>>>>>

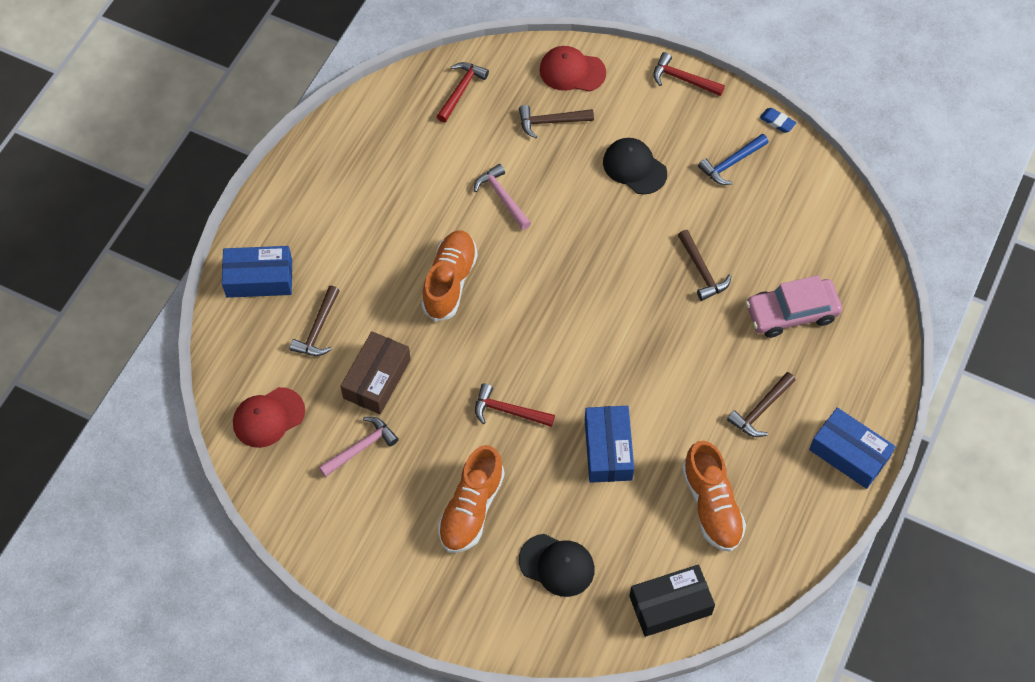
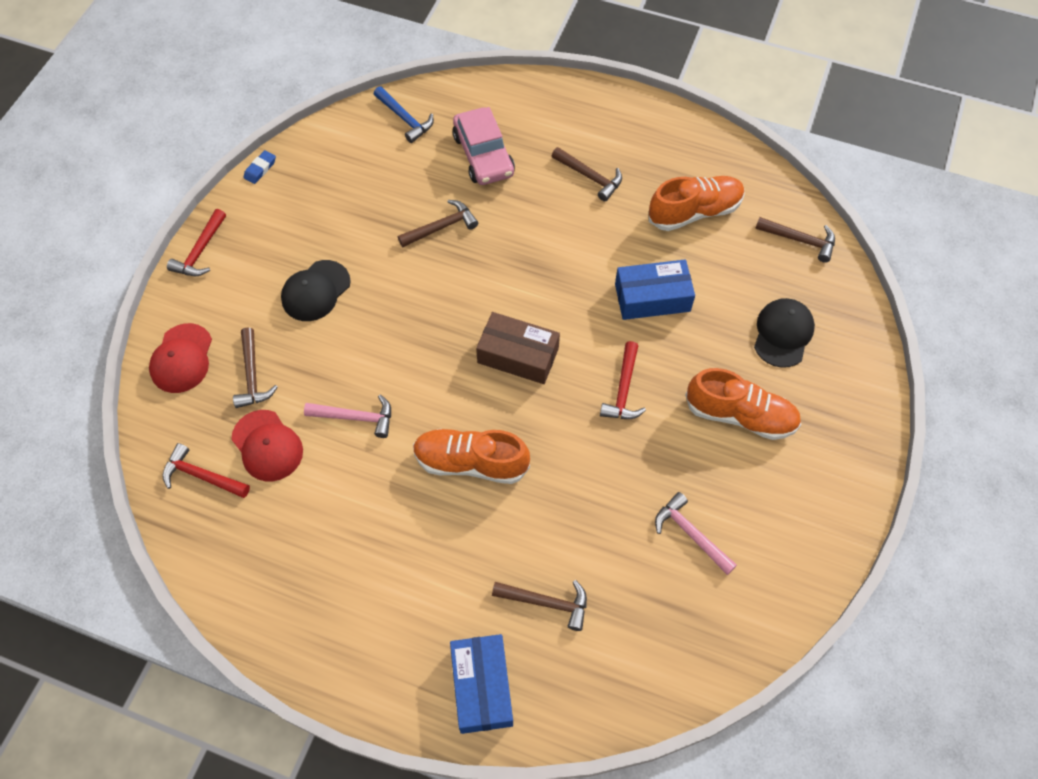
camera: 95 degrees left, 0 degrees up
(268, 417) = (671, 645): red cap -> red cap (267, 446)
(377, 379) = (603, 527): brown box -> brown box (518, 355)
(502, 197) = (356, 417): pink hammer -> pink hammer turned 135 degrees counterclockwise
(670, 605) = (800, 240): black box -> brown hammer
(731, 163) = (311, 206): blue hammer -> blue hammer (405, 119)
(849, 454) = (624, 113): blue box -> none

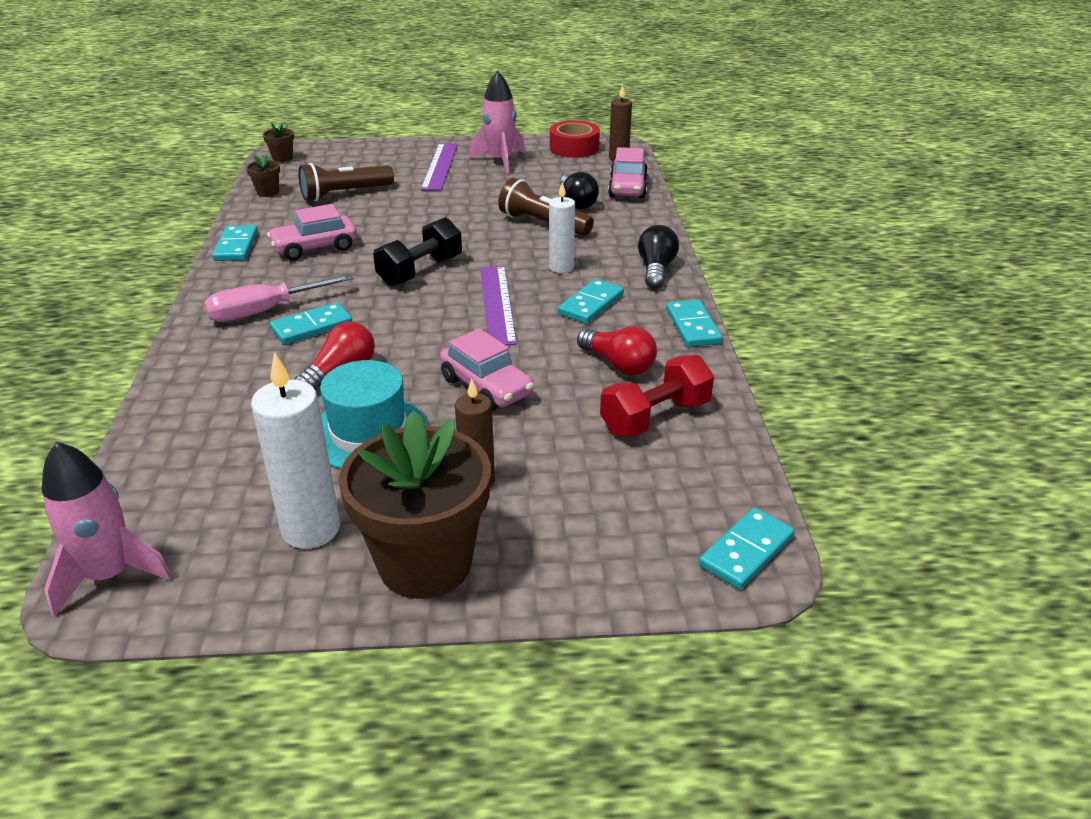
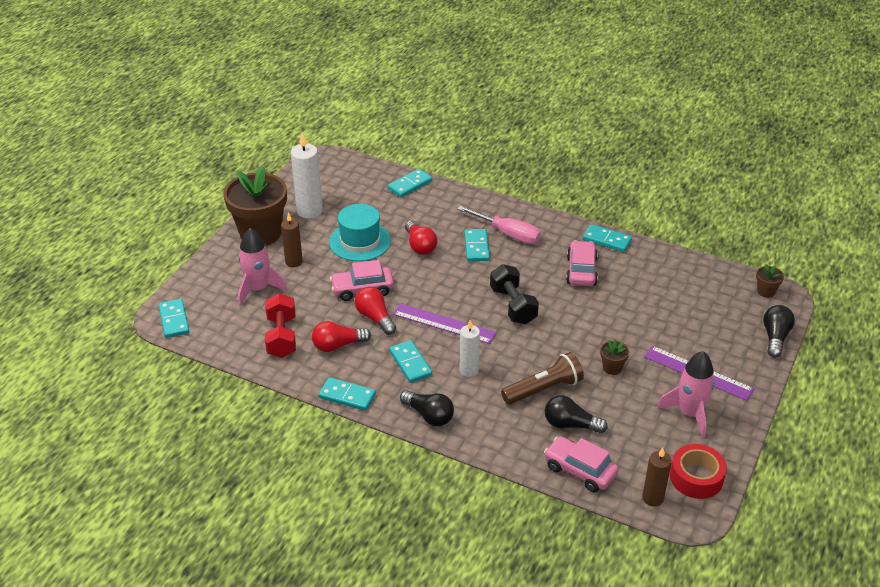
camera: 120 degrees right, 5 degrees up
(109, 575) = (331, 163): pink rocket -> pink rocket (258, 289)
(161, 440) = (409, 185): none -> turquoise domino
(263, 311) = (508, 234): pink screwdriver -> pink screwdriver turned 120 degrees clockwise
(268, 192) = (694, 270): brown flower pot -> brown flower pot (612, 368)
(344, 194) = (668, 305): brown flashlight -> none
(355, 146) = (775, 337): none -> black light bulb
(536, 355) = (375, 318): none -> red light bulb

<<<<<

§ TASK TO COMPLETE
Print the material verbatim; drop the pictures.

§ SOLUTION TO THIS PROBLEM
camera: 95 degrees left, 0 degrees up
(268, 417) = (671, 645): red cap -> red cap (267, 446)
(377, 379) = (603, 527): brown box -> brown box (518, 355)
(502, 197) = (356, 417): pink hammer -> pink hammer turned 135 degrees counterclockwise
(670, 605) = (800, 240): black box -> brown hammer
(731, 163) = (311, 206): blue hammer -> blue hammer (405, 119)
(849, 454) = (624, 113): blue box -> none

camera: 120 degrees right, 5 degrees up
(109, 575) = (331, 163): pink rocket -> pink rocket (258, 289)
(161, 440) = (409, 185): none -> turquoise domino
(263, 311) = (508, 234): pink screwdriver -> pink screwdriver turned 120 degrees clockwise
(268, 192) = (694, 270): brown flower pot -> brown flower pot (612, 368)
(344, 194) = (668, 305): brown flashlight -> none
(355, 146) = (775, 337): none -> black light bulb
(536, 355) = (375, 318): none -> red light bulb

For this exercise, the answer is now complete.